* WHAT THIS TASK INVOLVES:
Keep only the lines from the top of the listing through the one with "C3: none -> 10nF (0V, N001)", and reproduce them unaltered.
= Beginning of Section =
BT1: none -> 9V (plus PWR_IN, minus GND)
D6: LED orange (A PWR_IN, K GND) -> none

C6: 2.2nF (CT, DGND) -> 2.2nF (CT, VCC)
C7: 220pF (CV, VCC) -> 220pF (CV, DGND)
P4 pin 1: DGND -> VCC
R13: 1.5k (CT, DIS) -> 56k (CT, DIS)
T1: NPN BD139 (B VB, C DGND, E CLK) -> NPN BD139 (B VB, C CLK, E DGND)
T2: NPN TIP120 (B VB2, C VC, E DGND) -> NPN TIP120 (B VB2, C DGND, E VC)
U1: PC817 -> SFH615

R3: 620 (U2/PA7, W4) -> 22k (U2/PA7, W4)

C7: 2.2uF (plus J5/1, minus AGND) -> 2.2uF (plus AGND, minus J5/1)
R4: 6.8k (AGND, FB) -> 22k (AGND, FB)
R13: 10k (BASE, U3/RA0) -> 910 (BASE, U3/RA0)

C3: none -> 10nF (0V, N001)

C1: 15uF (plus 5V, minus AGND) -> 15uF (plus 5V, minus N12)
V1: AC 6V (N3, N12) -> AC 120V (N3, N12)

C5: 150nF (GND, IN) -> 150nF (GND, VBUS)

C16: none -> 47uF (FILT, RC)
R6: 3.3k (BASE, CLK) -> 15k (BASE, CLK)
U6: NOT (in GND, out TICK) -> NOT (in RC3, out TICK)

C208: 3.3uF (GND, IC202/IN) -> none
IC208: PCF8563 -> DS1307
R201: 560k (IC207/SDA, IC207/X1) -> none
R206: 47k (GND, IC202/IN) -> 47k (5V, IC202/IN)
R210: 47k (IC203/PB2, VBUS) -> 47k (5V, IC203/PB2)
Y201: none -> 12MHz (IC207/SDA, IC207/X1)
= End of Section =
* EXPECTED OUTPUT:
BT1: none -> 9V (plus PWR_IN, minus GND)
D6: LED orange (A PWR_IN, K GND) -> none

C6: 2.2nF (CT, DGND) -> 2.2nF (CT, VCC)
C7: 220pF (CV, VCC) -> 220pF (CV, DGND)
P4 pin 1: DGND -> VCC
R13: 1.5k (CT, DIS) -> 56k (CT, DIS)
T1: NPN BD139 (B VB, C DGND, E CLK) -> NPN BD139 (B VB, C CLK, E DGND)
T2: NPN TIP120 (B VB2, C VC, E DGND) -> NPN TIP120 (B VB2, C DGND, E VC)
U1: PC817 -> SFH615

R3: 620 (U2/PA7, W4) -> 22k (U2/PA7, W4)

C7: 2.2uF (plus J5/1, minus AGND) -> 2.2uF (plus AGND, minus J5/1)
R4: 6.8k (AGND, FB) -> 22k (AGND, FB)
R13: 10k (BASE, U3/RA0) -> 910 (BASE, U3/RA0)

C3: none -> 10nF (0V, N001)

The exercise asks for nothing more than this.